* [What the task asks] For the entries below, state how many lines contain the word "yellow" and add nothing else.

[Before-and-after object listings]
+--

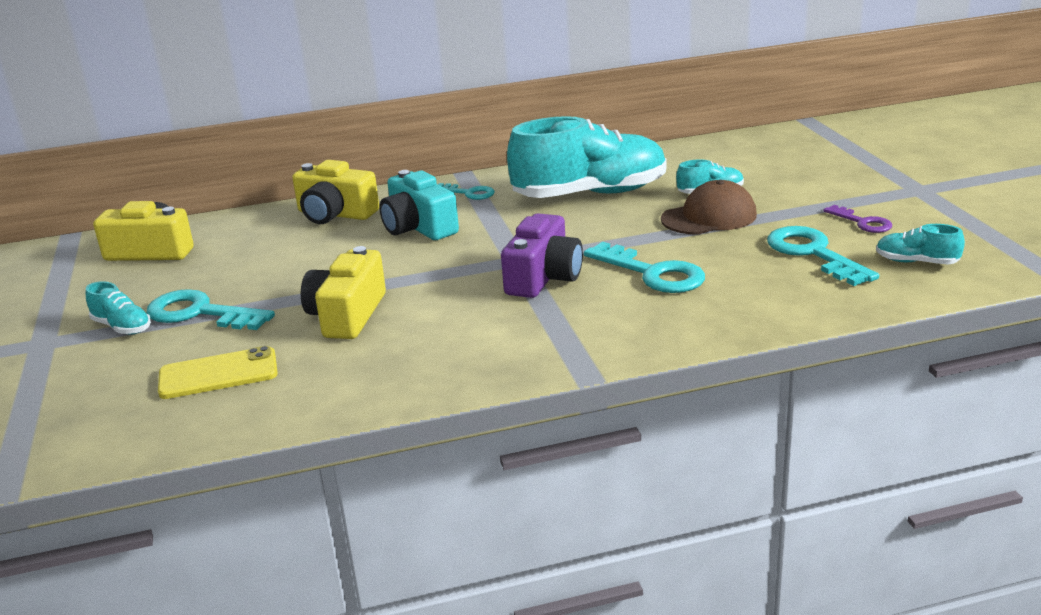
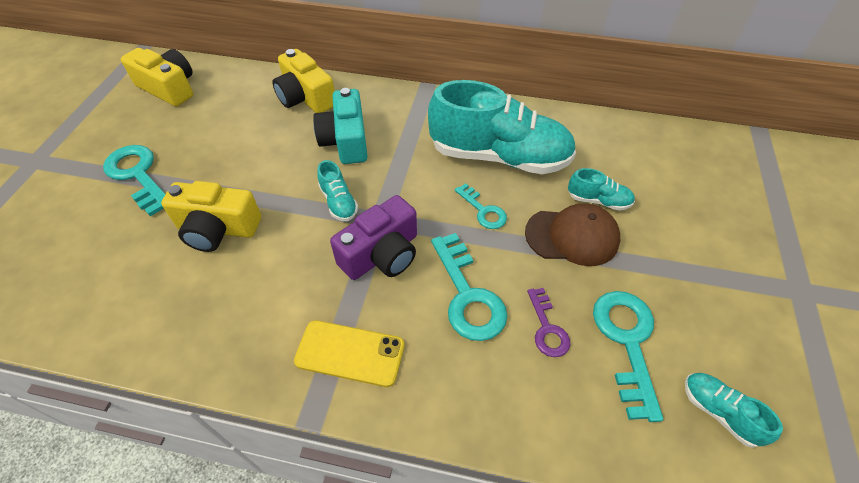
camera: 25 degrees right, 25 degrees up
turquoise shoe [86,281,151,335] -> turquoise shoe moved to [317,160,358,221]
yellow phone [158,346,278,399] -> yellow phone moved to [294,320,405,387]
yellow camera [301,246,386,339] -> yellow camera turned 120 degrees counterclockwise [161,181,261,252]
turquoise key [438,183,495,200] -> turquoise key moved to [455,183,507,229]
purple key [823,205,892,233] -> purple key moved to [527,288,571,357]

+--

* [The answer] 2